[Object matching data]
● ● ● ● ● ● ●

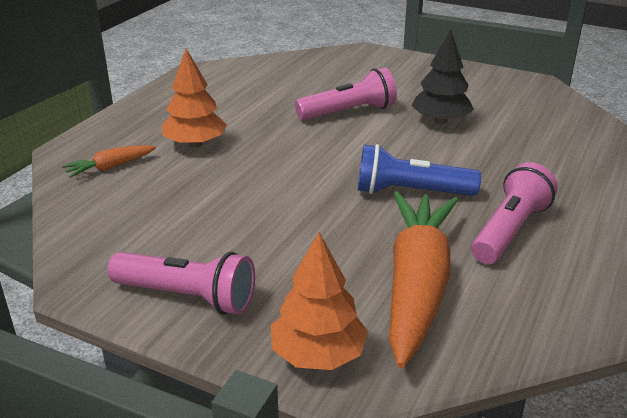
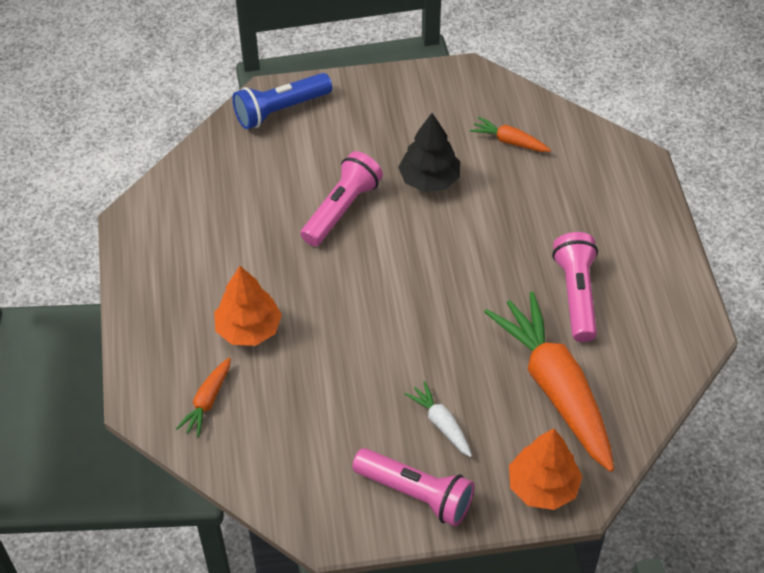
camera: 35 degrees left, 20 degrees up
(187, 297) = (416, 494): pink flashlight -> pink flashlight turned 45 degrees clockwise
(273, 260) = (441, 424): none -> white carrot
(410, 192) = (477, 291): blue flashlight -> blue flashlight (280, 110)
(537, 123) = (509, 141): none -> orange carrot

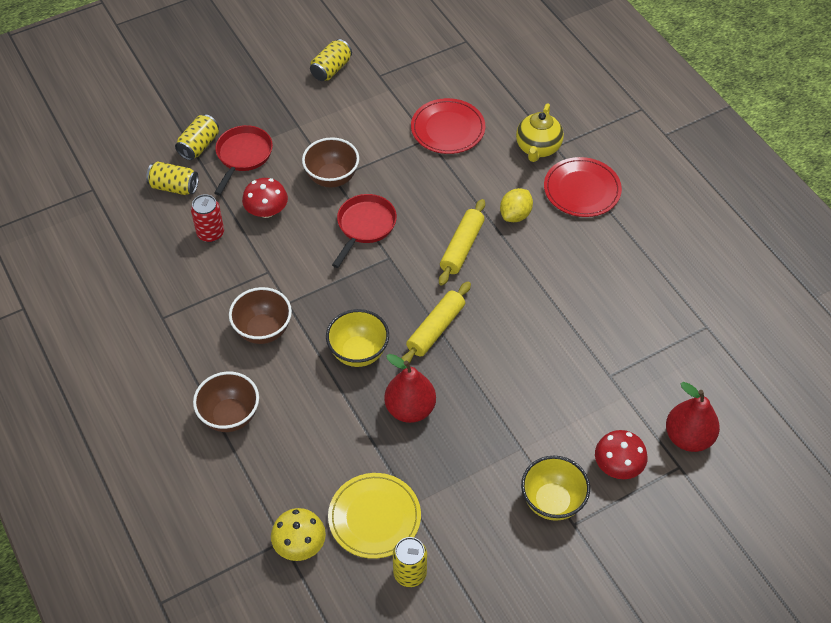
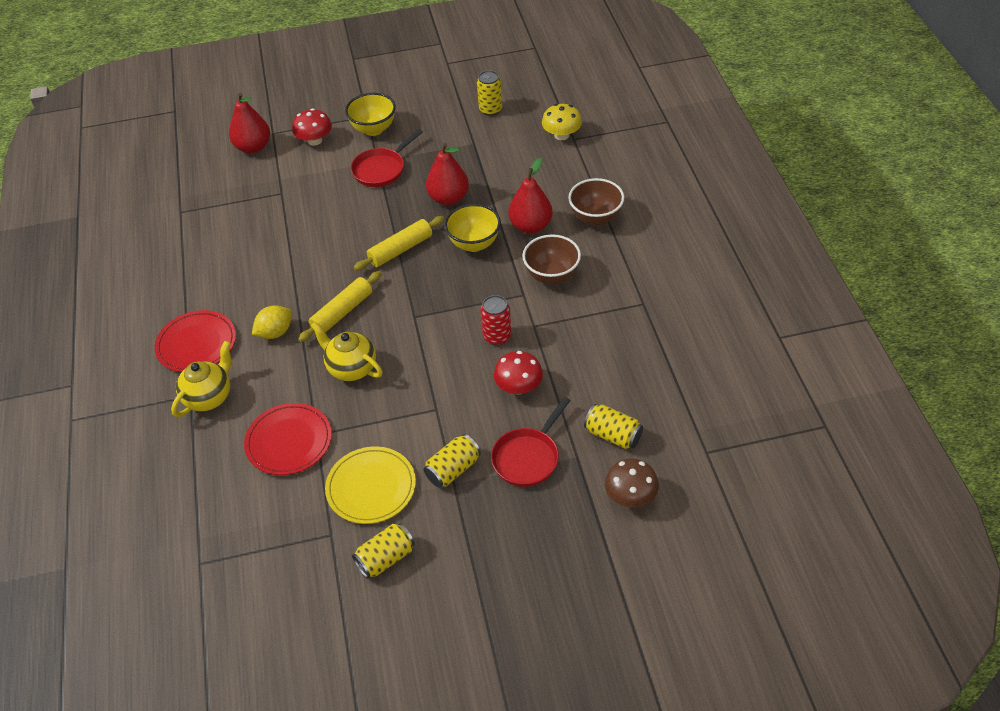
camera: 160 degrees left, 5 degrees down
(153, 144) = (630, 496): none -> brown mushroom
(199, 146) = (576, 482): yellow can -> yellow can (453, 469)
(210, 233) = (582, 374): red can -> red can (497, 337)
(302, 389) = (530, 226): none -> red pear
(332, 178) = (438, 409): brown bowl -> none
(365, 226) = (425, 350): red pan -> red pan (381, 169)
(374, 517) = (503, 141): yellow plate -> yellow plate (371, 487)
(425, 197) = (351, 368): none -> yellow teapot

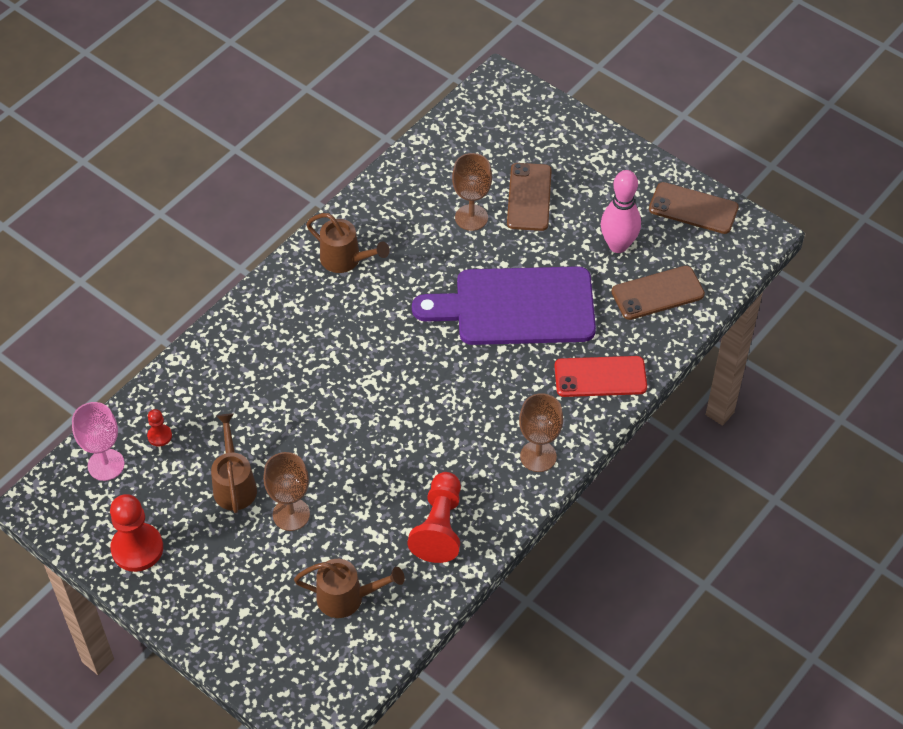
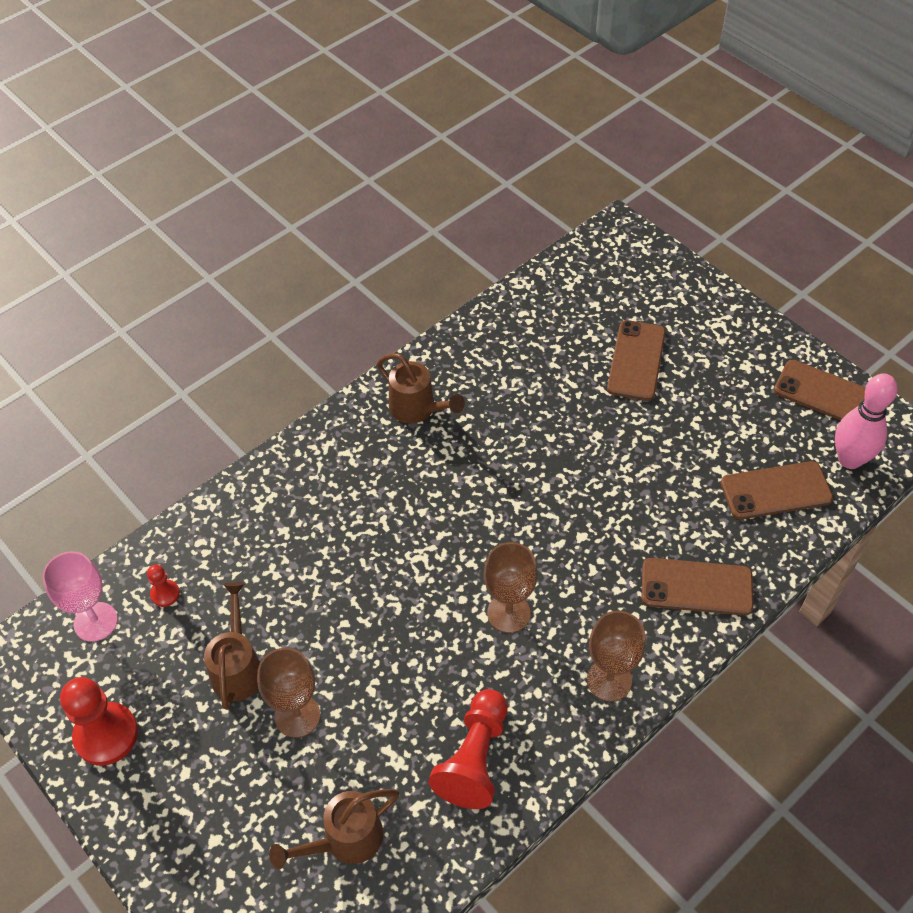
camera: 10 degrees right, 0 degrees up
(347, 598) = (345, 840): brown watering can -> brown watering can turned 135 degrees clockwise
(471, 217) = (567, 376): brown goblet -> brown goblet (508, 613)
(516, 307) = (605, 488): purple cutting board -> none
(600, 377) = (696, 587): red phone -> brown phone
(618, 245) = (733, 428): pink bowling pin -> pink bowling pin (849, 459)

● ● ● ● ● ● ●

# What needs to be done
The data is to be restated word for word, with any pictures set aside.

# Output for this task
camera: 35 degrees left, 20 degrees up
(187, 297) = (416, 494): pink flashlight -> pink flashlight turned 45 degrees clockwise
(273, 260) = (441, 424): none -> white carrot
(410, 192) = (477, 291): blue flashlight -> blue flashlight (280, 110)
(537, 123) = (509, 141): none -> orange carrot

camera: 160 degrees left, 5 degrees down
(153, 144) = (630, 496): none -> brown mushroom
(199, 146) = (576, 482): yellow can -> yellow can (453, 469)
(210, 233) = (582, 374): red can -> red can (497, 337)
(302, 389) = (530, 226): none -> red pear
(332, 178) = (438, 409): brown bowl -> none
(365, 226) = (425, 350): red pan -> red pan (381, 169)
(374, 517) = (503, 141): yellow plate -> yellow plate (371, 487)
(425, 197) = (351, 368): none -> yellow teapot

camera: 10 degrees right, 0 degrees up
(347, 598) = (345, 840): brown watering can -> brown watering can turned 135 degrees clockwise
(471, 217) = (567, 376): brown goblet -> brown goblet (508, 613)
(516, 307) = (605, 488): purple cutting board -> none
(600, 377) = (696, 587): red phone -> brown phone
(618, 245) = (733, 428): pink bowling pin -> pink bowling pin (849, 459)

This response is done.